> **Requirement**
Leave every picture out and write out the records below exactly.
The data START
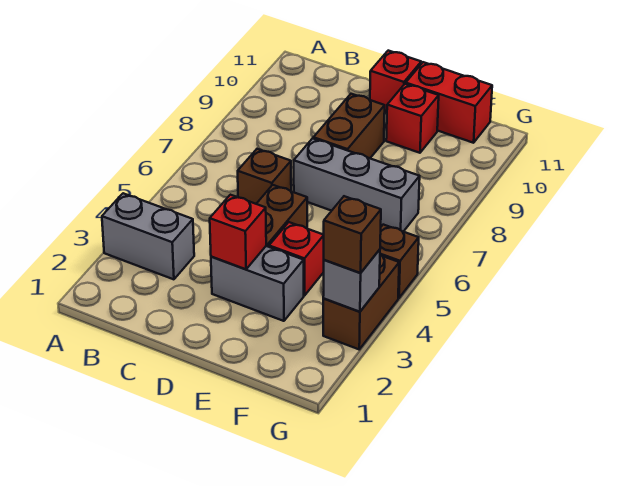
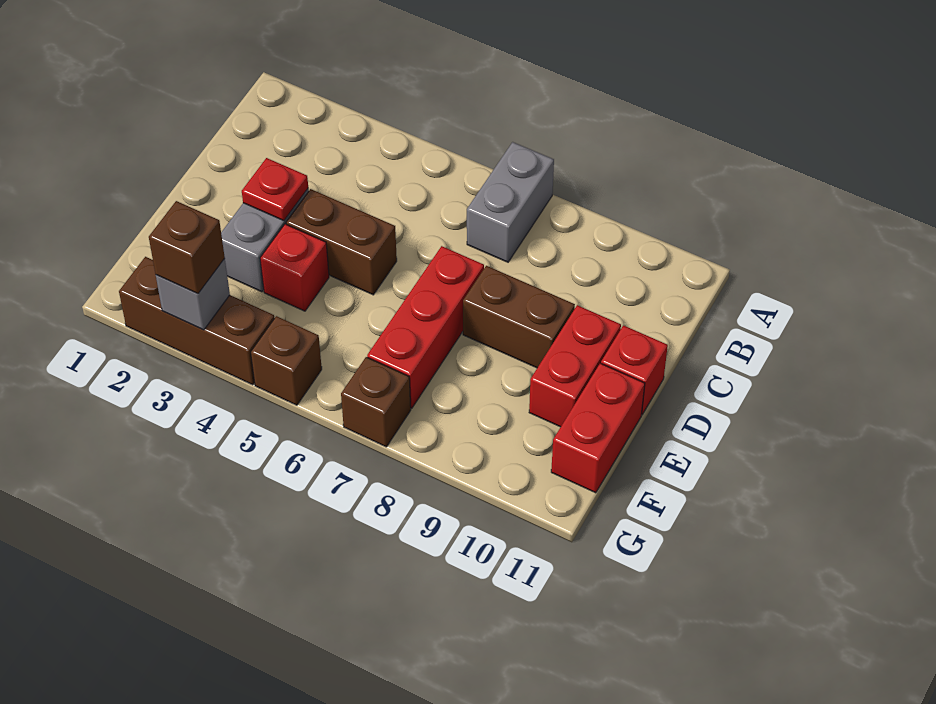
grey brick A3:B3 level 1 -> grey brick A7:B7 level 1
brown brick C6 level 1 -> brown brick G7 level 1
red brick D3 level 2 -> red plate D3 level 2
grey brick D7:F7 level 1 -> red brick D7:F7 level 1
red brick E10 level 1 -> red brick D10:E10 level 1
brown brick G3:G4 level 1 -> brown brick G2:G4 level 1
The data END
> **Response to the exercise**
grey brick A3:B3 level 1 -> grey brick A7:B7 level 1
brown brick C6 level 1 -> brown brick G7 level 1
red brick D3 level 2 -> red plate D3 level 2
grey brick D7:F7 level 1 -> red brick D7:F7 level 1
red brick E10 level 1 -> red brick D10:E10 level 1
brown brick G3:G4 level 1 -> brown brick G2:G4 level 1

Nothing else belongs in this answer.